Beneath this task are records; count how many lines include the string "bear" and answer with that number alone.

[[ DATASET EXTRACT open ]]

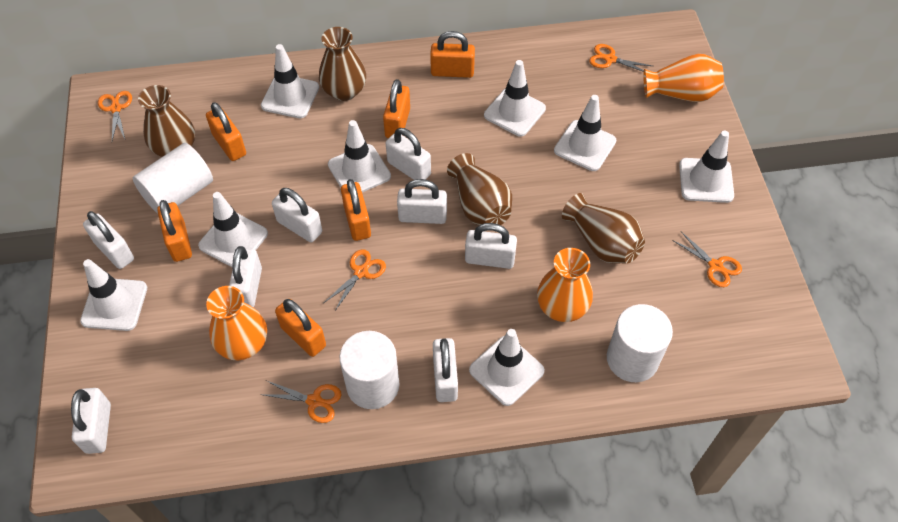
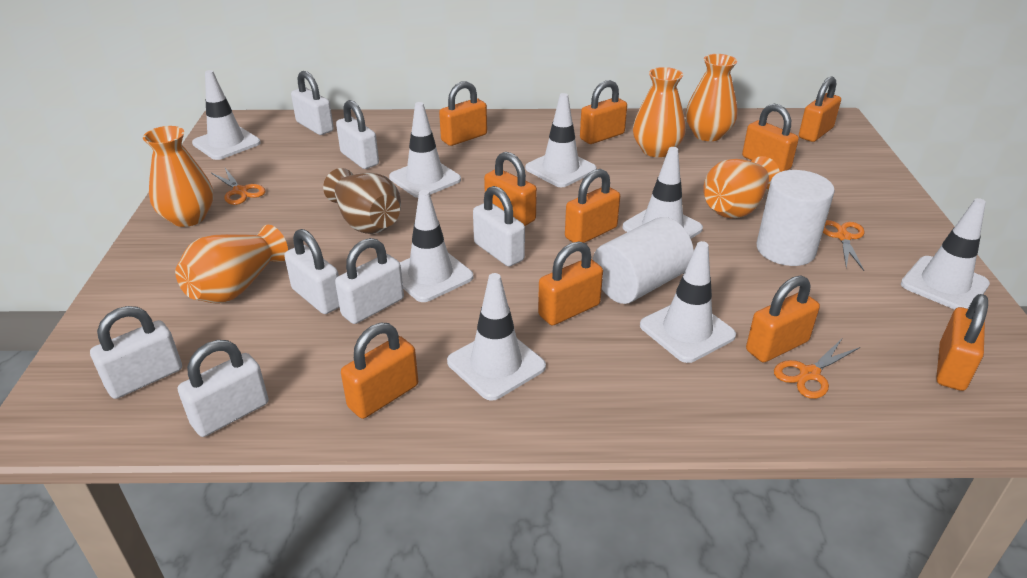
brown vase: 4 -> 1
orange padlock: 6 -> 10
orange scissors: 5 -> 3
orange vase: 3 -> 5
white cylinder: 3 -> 2
white padlock: 8 -> 7

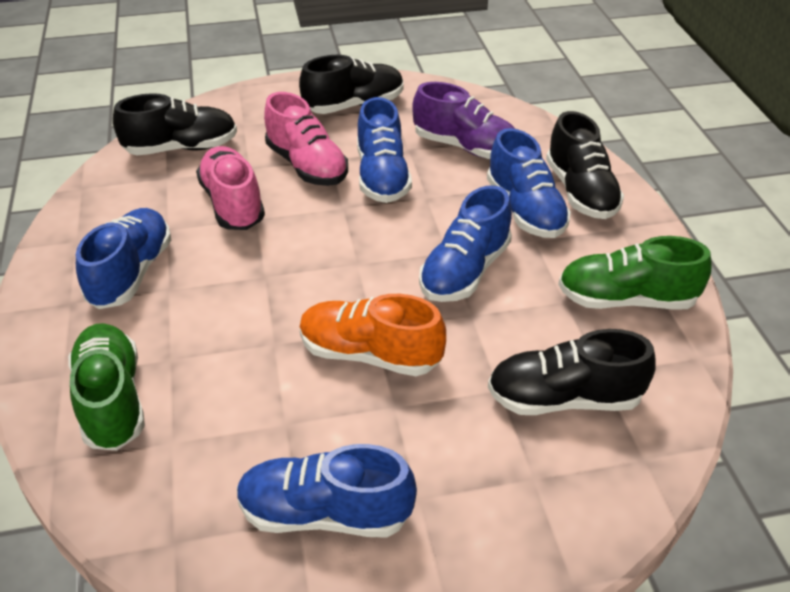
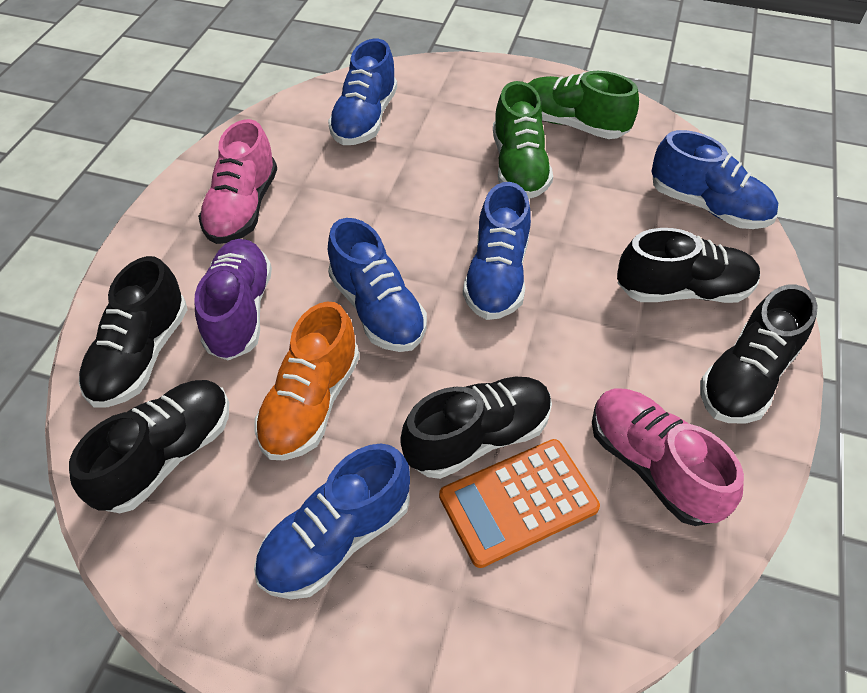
black shoe: 4 -> 5
orange calculator: 0 -> 1

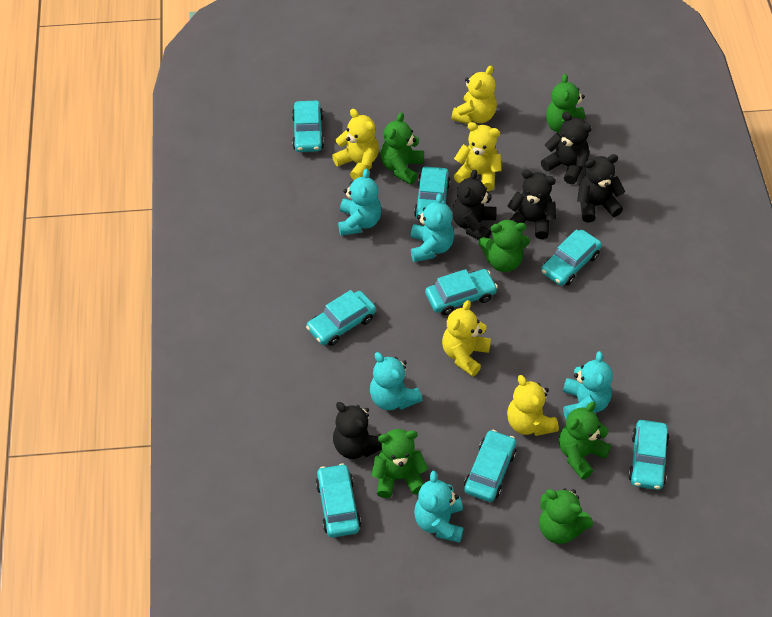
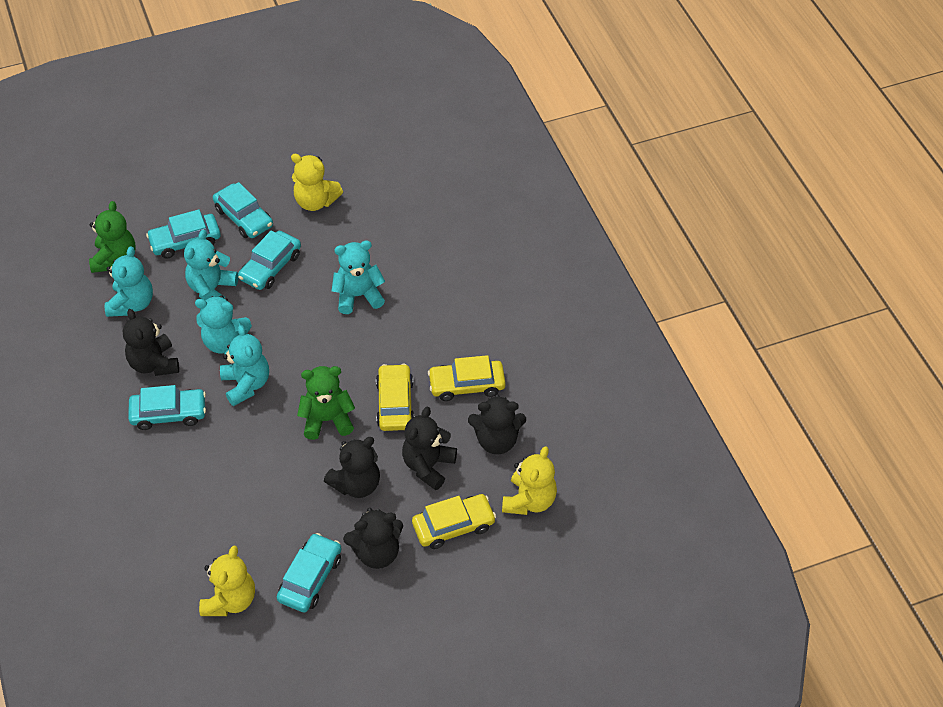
green teddy bear: 6 -> 2
turquoise car: 8 -> 5
yellow car: 0 -> 3
yellow teddy bear: 5 -> 3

[[ DATASET EXTRACT closed ]]

▸ FINAL ANSWER
2